### What the exercise asks
All of the lines below are to be transcribed faithfully, with pictures excluded from the copy.

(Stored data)

*** Block opens ***

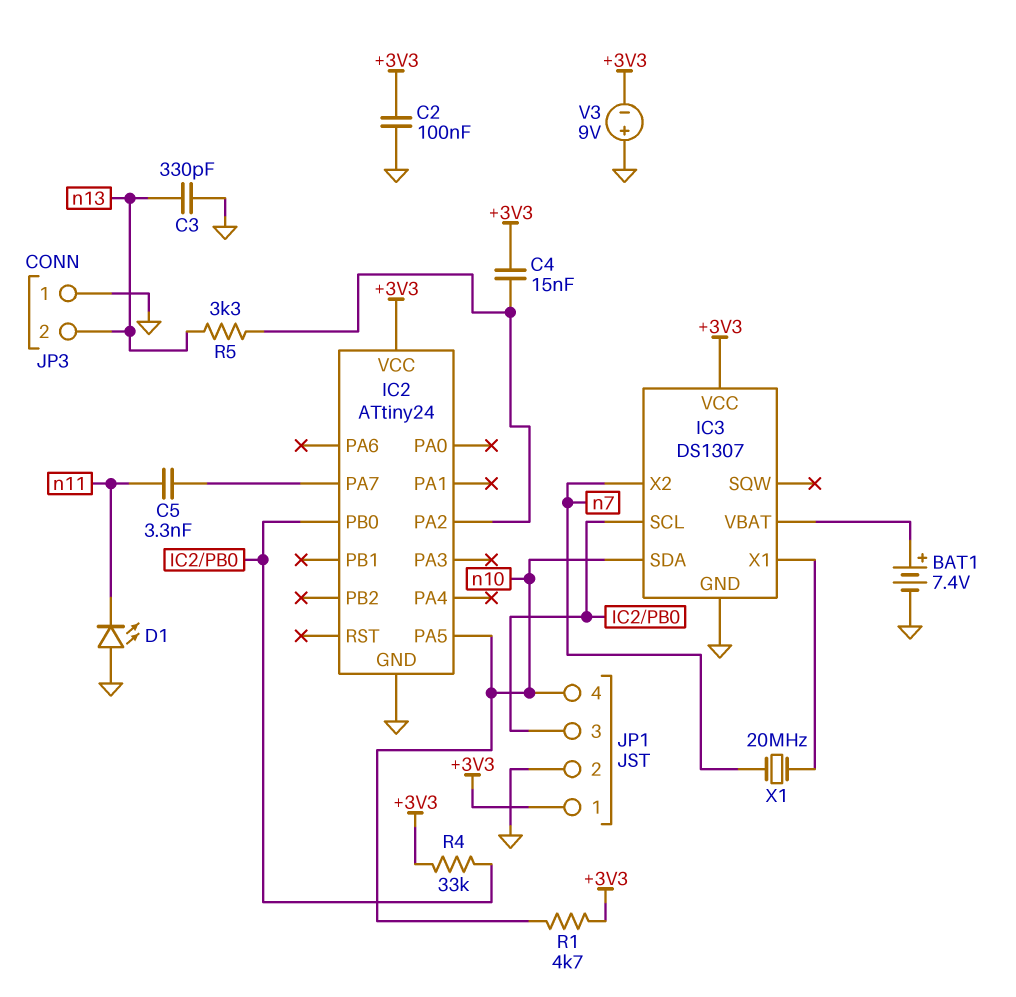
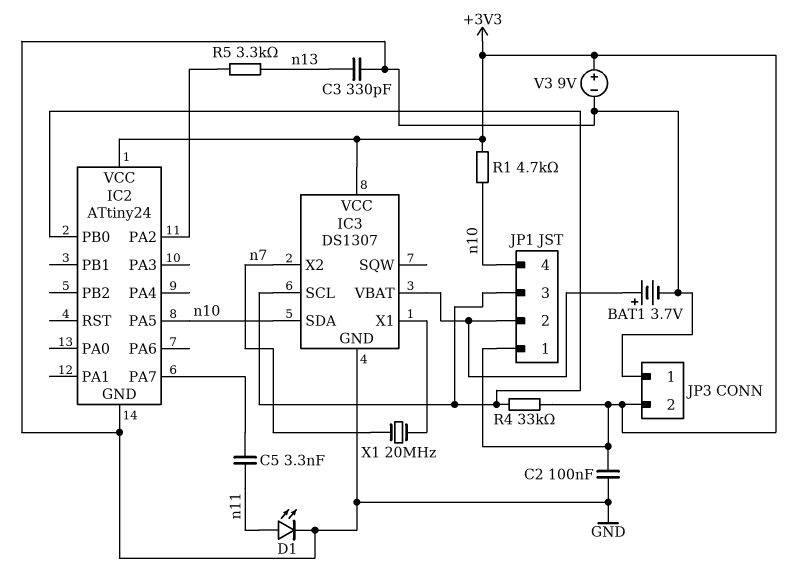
BAT1: 7.4V (plus IC3/VBAT, minus GND) -> 3.7V (plus IC3/VBAT, minus GND)
C4: 15nF (+3V3, IC2/PA2) -> none
D1: LED (A GND, K n11) -> LED (A n11, K GND)
JP1 pin 2: GND -> IC3/VBAT
JP3 pin 2: n13 -> +3V3
V3: 9V (plus GND, minus +3V3) -> 9V (plus +3V3, minus GND)

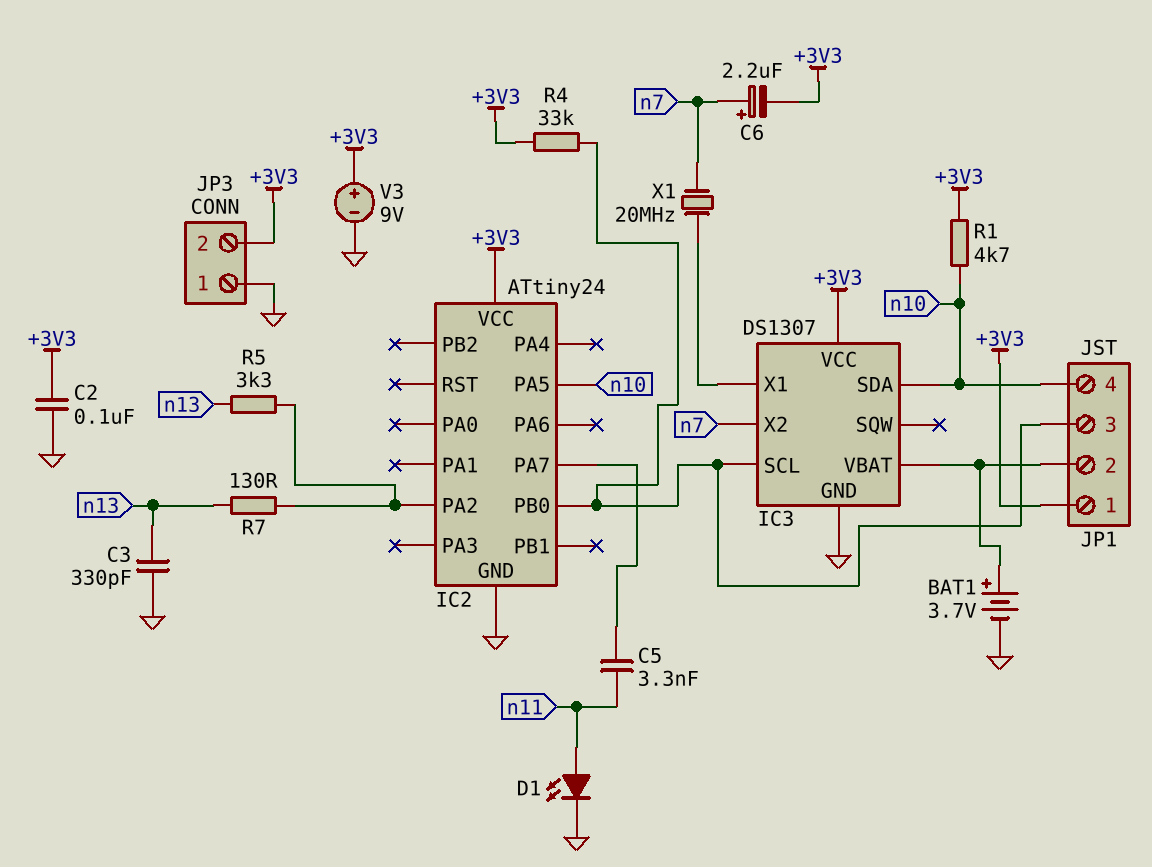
C6: none -> 2.2uF (plus n7, minus +3V3)
R7: none -> 130 (IC2/PA2, n13)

*** Block closes ***

### Answer to this task
BAT1: 7.4V (plus IC3/VBAT, minus GND) -> 3.7V (plus IC3/VBAT, minus GND)
C4: 15nF (+3V3, IC2/PA2) -> none
D1: LED (A GND, K n11) -> LED (A n11, K GND)
JP1 pin 2: GND -> IC3/VBAT
JP3 pin 2: n13 -> +3V3
V3: 9V (plus GND, minus +3V3) -> 9V (plus +3V3, minus GND)

C6: none -> 2.2uF (plus n7, minus +3V3)
R7: none -> 130 (IC2/PA2, n13)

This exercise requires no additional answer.